(Stored data)

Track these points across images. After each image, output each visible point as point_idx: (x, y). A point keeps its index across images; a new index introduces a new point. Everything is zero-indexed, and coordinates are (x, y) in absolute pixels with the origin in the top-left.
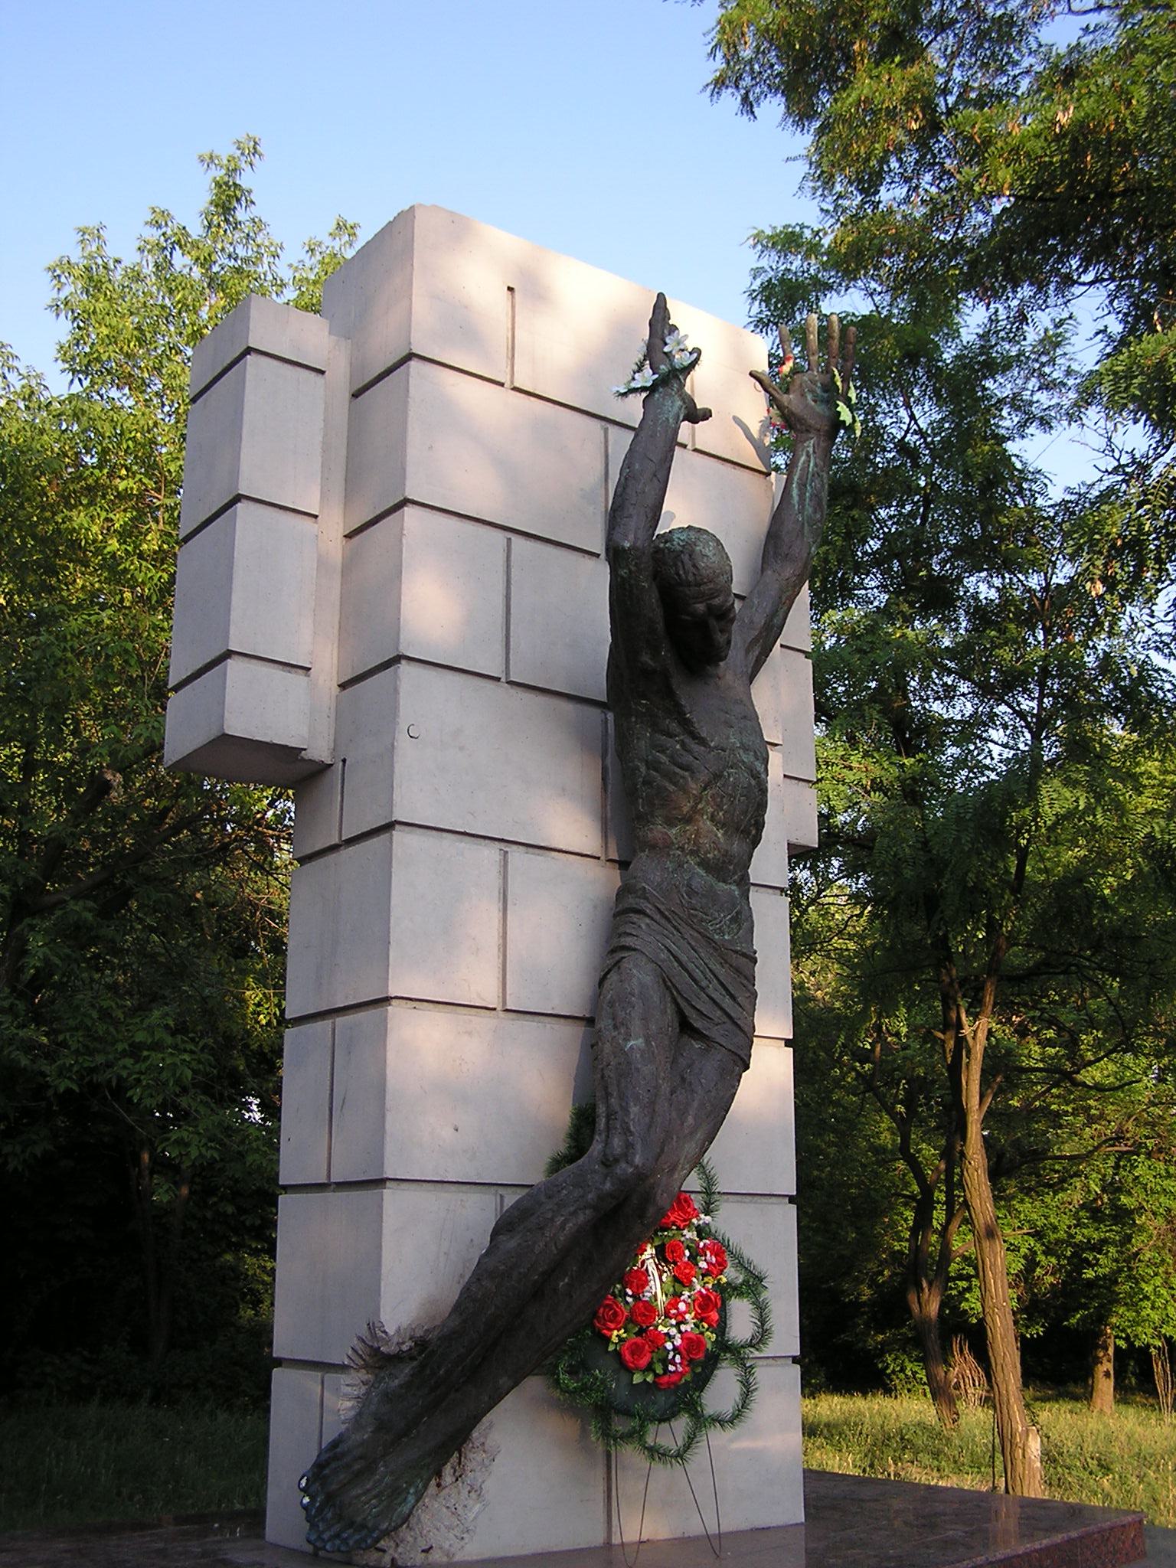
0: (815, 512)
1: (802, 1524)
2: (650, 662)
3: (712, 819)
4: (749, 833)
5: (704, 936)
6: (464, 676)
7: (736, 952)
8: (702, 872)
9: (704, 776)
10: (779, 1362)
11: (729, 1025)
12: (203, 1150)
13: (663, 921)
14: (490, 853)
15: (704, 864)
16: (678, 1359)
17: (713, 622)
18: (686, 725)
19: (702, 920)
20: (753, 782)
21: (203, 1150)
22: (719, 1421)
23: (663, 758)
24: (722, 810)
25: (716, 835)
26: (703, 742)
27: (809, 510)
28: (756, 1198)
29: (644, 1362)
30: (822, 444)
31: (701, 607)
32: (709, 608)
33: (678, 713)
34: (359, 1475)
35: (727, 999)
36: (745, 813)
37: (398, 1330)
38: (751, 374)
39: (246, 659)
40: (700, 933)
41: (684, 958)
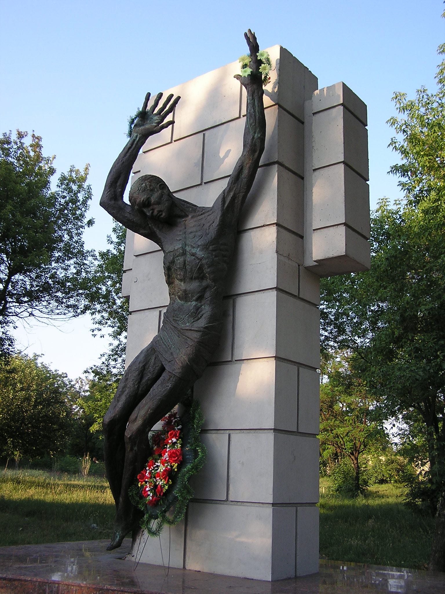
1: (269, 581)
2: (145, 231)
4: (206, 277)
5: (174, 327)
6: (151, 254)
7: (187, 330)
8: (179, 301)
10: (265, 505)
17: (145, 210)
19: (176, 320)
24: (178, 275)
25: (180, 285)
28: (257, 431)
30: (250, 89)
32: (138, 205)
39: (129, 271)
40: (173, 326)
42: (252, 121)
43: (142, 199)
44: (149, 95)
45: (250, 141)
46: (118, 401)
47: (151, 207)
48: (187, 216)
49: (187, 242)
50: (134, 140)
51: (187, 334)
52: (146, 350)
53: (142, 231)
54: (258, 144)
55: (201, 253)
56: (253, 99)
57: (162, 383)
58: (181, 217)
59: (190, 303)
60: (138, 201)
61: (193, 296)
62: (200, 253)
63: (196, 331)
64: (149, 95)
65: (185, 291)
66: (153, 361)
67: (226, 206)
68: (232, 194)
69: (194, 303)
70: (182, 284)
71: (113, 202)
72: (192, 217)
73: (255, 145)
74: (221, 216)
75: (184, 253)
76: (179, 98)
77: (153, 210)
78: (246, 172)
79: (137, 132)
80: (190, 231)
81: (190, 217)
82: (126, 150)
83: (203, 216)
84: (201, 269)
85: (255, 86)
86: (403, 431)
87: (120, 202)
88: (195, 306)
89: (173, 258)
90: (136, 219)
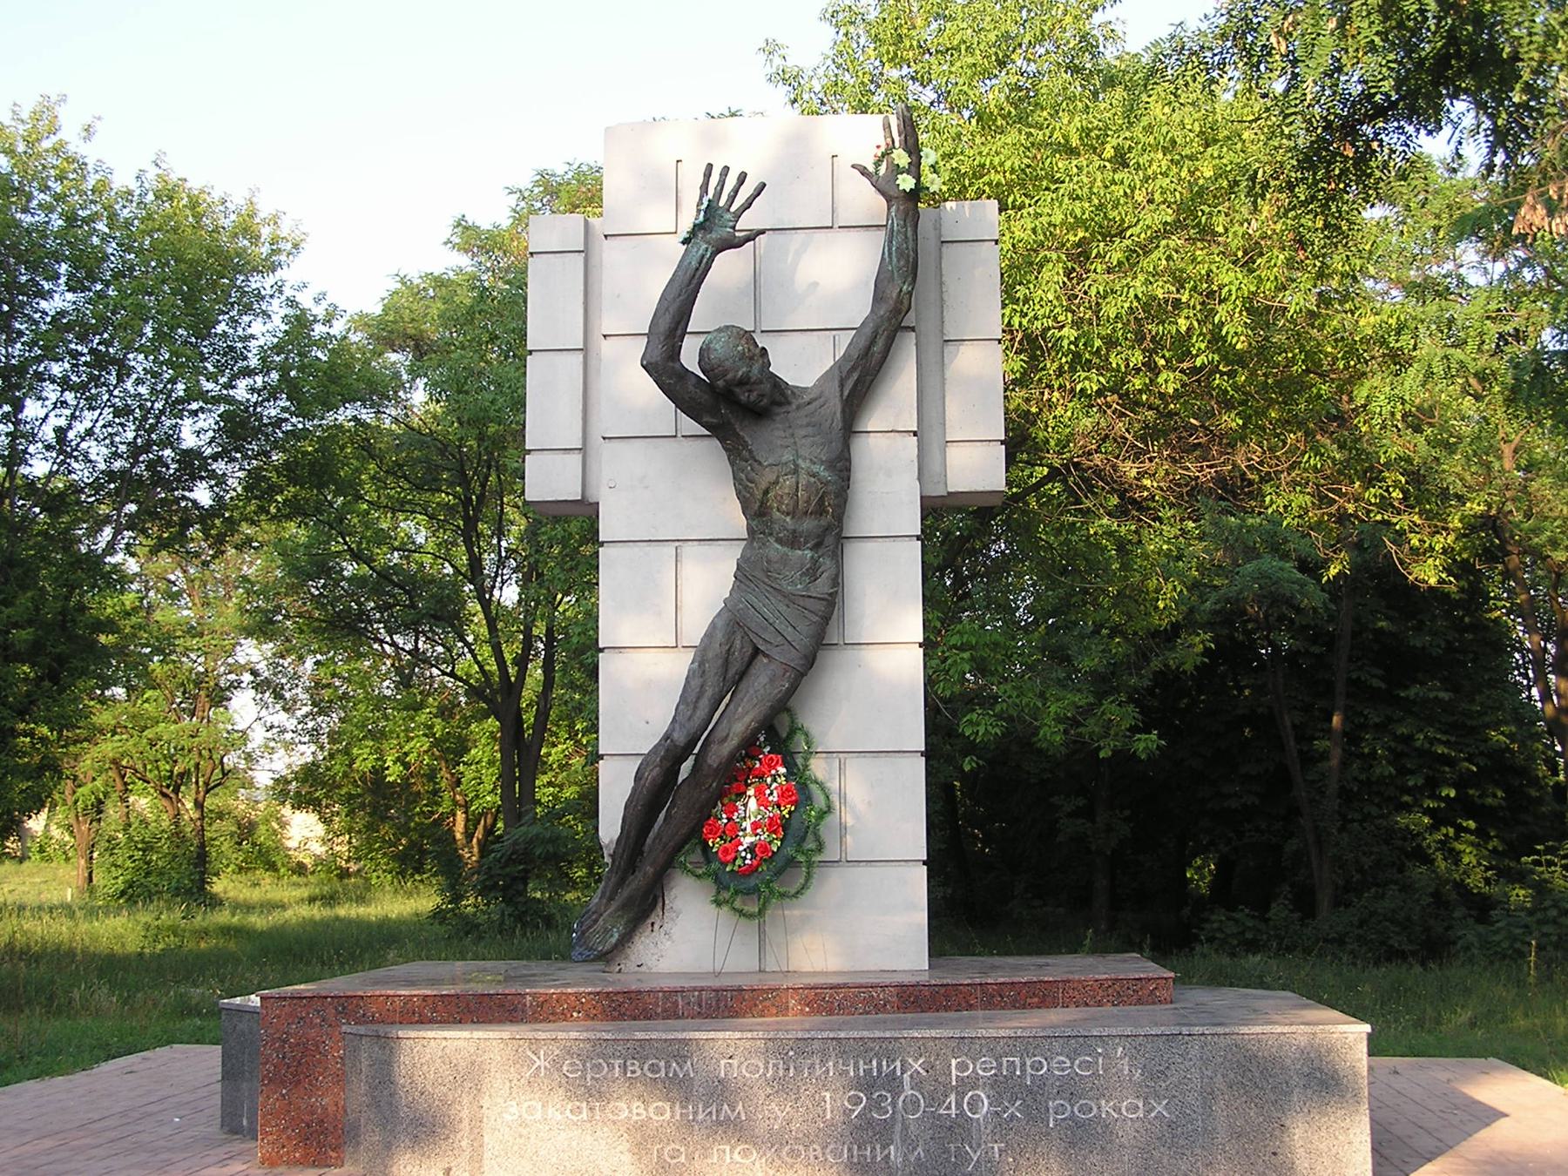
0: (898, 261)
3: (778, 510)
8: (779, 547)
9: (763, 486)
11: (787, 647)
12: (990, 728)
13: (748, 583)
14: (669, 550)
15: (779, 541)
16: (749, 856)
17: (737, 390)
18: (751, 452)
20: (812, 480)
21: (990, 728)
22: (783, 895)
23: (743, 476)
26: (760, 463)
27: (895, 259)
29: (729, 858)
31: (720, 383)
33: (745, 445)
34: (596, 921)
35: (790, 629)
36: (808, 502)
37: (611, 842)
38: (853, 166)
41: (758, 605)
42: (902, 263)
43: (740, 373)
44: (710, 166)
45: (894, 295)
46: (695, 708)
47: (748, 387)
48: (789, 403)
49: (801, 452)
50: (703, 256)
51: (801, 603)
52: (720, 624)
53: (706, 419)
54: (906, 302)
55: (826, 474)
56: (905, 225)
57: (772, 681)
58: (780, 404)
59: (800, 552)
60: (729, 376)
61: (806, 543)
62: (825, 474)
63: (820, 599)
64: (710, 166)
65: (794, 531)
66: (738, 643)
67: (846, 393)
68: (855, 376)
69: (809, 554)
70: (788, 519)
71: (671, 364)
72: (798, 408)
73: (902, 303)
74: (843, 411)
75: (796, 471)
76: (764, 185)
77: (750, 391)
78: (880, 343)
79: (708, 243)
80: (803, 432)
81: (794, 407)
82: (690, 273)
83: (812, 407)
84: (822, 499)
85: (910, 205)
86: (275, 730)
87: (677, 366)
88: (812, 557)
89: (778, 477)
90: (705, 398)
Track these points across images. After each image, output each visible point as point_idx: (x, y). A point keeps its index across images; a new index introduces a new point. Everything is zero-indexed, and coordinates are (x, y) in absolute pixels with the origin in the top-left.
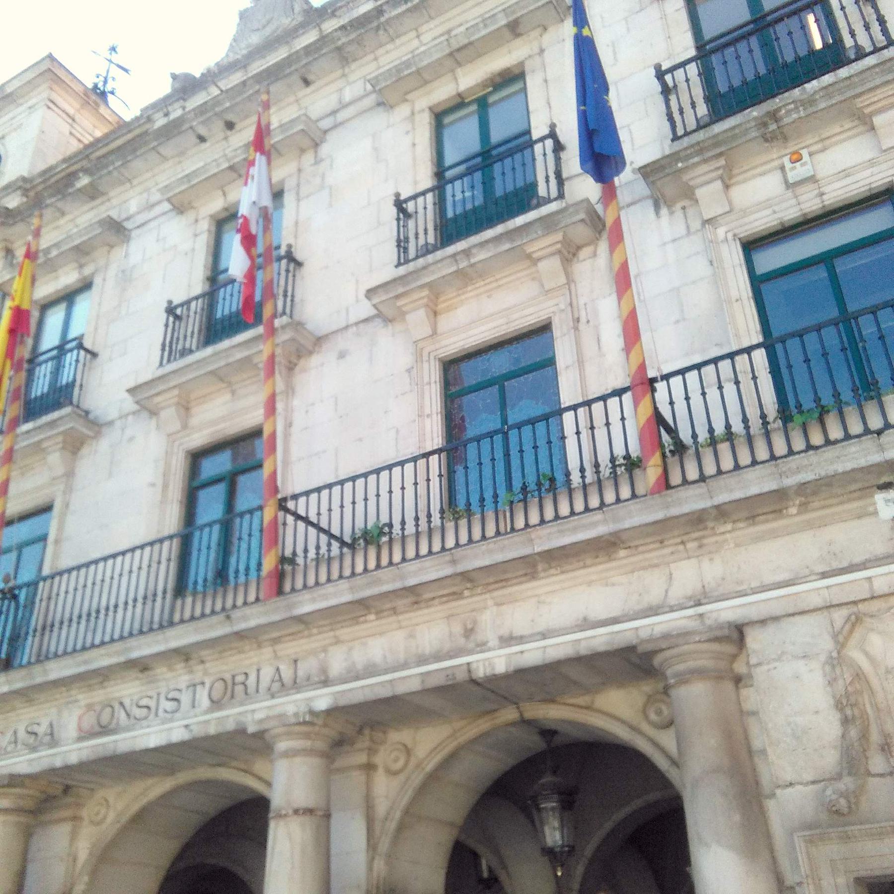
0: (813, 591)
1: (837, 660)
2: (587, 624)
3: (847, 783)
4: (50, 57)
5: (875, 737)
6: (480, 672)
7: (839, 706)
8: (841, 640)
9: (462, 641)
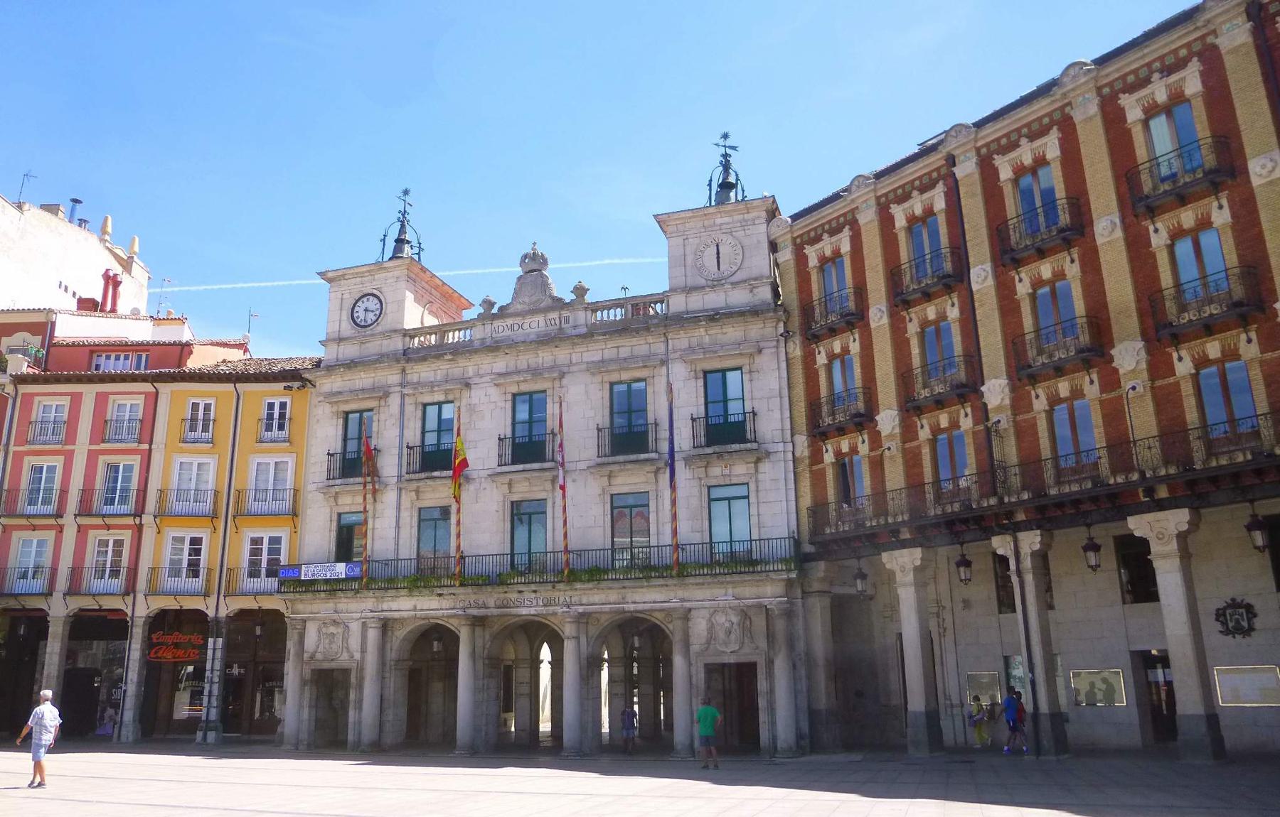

### Task
Repeat all of the data above line for line without any changes, leaving out the pictures.

### Expected answer
Track these points across images. After each image, output each visible point as point_idx: (x, y). A point keeps its index across images; a new index introduces a new point. Everything is zero-indexed, and coordinates are (x, y) in absolute pixels with the origin in the top-left.
0: (815, 512)
1: (802, 1524)
2: (650, 662)
3: (712, 819)
4: (749, 833)
5: (704, 936)
6: (464, 676)
7: (736, 952)
8: (702, 872)
9: (704, 776)
10: (779, 1362)
11: (729, 1025)
12: (203, 1150)
13: (663, 921)
14: (490, 853)
15: (704, 864)
16: (678, 1359)
17: (713, 622)
18: (686, 725)
19: (702, 920)
20: (753, 782)
21: (203, 1150)
22: (719, 1421)
23: (663, 758)
24: (722, 810)
25: (716, 835)
26: (703, 742)
27: (809, 510)
28: (756, 1198)
29: (644, 1362)
30: (822, 444)
31: (701, 607)
32: (709, 608)
33: (678, 713)
34: (359, 1475)
35: (727, 999)
36: (745, 813)
37: (398, 1330)
38: (751, 374)
39: (246, 659)
40: (700, 933)
41: (684, 958)
1: (269, 581)
2: (145, 231)
4: (206, 277)
5: (174, 327)
6: (151, 254)
7: (187, 330)
8: (179, 301)
10: (265, 505)
17: (145, 210)
19: (176, 320)
24: (178, 275)
25: (180, 285)
28: (257, 431)
30: (250, 89)
32: (138, 205)
39: (129, 271)
40: (173, 326)
42: (252, 121)
43: (142, 199)
44: (149, 95)
45: (250, 141)
46: (118, 401)
47: (151, 207)
48: (187, 216)
49: (187, 242)
50: (134, 140)
51: (187, 334)
52: (146, 350)
53: (142, 231)
54: (258, 144)
55: (201, 253)
56: (253, 99)
57: (162, 383)
58: (181, 217)
59: (190, 303)
60: (138, 201)
61: (193, 296)
62: (200, 253)
63: (196, 331)
64: (149, 95)
65: (185, 291)
66: (153, 361)
67: (226, 206)
68: (232, 194)
69: (194, 303)
70: (182, 284)
71: (113, 202)
72: (192, 217)
73: (255, 145)
74: (221, 216)
75: (184, 253)
76: (179, 98)
77: (153, 210)
78: (246, 172)
79: (137, 132)
80: (190, 231)
81: (190, 217)
82: (126, 150)
83: (203, 216)
84: (201, 269)
85: (255, 86)
86: (403, 431)
87: (120, 202)
88: (195, 306)
89: (173, 258)
90: (136, 219)
0: (898, 261)
3: (778, 510)
8: (779, 547)
9: (763, 486)
11: (787, 647)
12: (990, 728)
13: (748, 583)
14: (669, 550)
15: (779, 541)
16: (749, 856)
17: (737, 390)
18: (751, 452)
20: (812, 480)
21: (990, 728)
22: (783, 895)
23: (743, 476)
26: (760, 463)
27: (895, 259)
29: (729, 858)
31: (720, 383)
33: (745, 445)
34: (596, 921)
35: (790, 629)
36: (808, 502)
37: (611, 842)
38: (853, 166)
41: (758, 605)
42: (902, 263)
43: (740, 373)
44: (710, 166)
45: (894, 295)
46: (695, 708)
47: (748, 387)
48: (789, 403)
49: (801, 452)
50: (703, 256)
51: (801, 603)
52: (720, 624)
53: (706, 419)
54: (906, 302)
55: (826, 474)
56: (905, 225)
57: (772, 681)
58: (780, 404)
59: (800, 552)
60: (729, 376)
61: (806, 543)
62: (825, 474)
63: (820, 599)
64: (710, 166)
65: (794, 531)
66: (738, 643)
67: (846, 393)
68: (855, 376)
69: (809, 554)
70: (788, 519)
71: (671, 364)
72: (798, 408)
73: (902, 303)
74: (843, 411)
75: (796, 471)
76: (764, 185)
77: (750, 391)
78: (880, 343)
79: (708, 243)
80: (803, 432)
81: (794, 407)
82: (690, 273)
83: (812, 407)
84: (822, 499)
85: (910, 205)
86: (275, 730)
87: (677, 366)
88: (812, 557)
89: (778, 477)
90: (705, 398)
Track these points across images. After each image, output each visible point as point_idx: (x, y). A point keeps its index across images; a new index introduces a new point. Everything is zero-indexed, and coordinates are (x, y) in absolute pixels with the origin in the top-left.
0: (813, 591)
1: (837, 660)
2: (587, 624)
3: (847, 783)
4: (50, 57)
5: (875, 737)
6: (480, 672)
7: (839, 706)
8: (841, 640)
9: (462, 641)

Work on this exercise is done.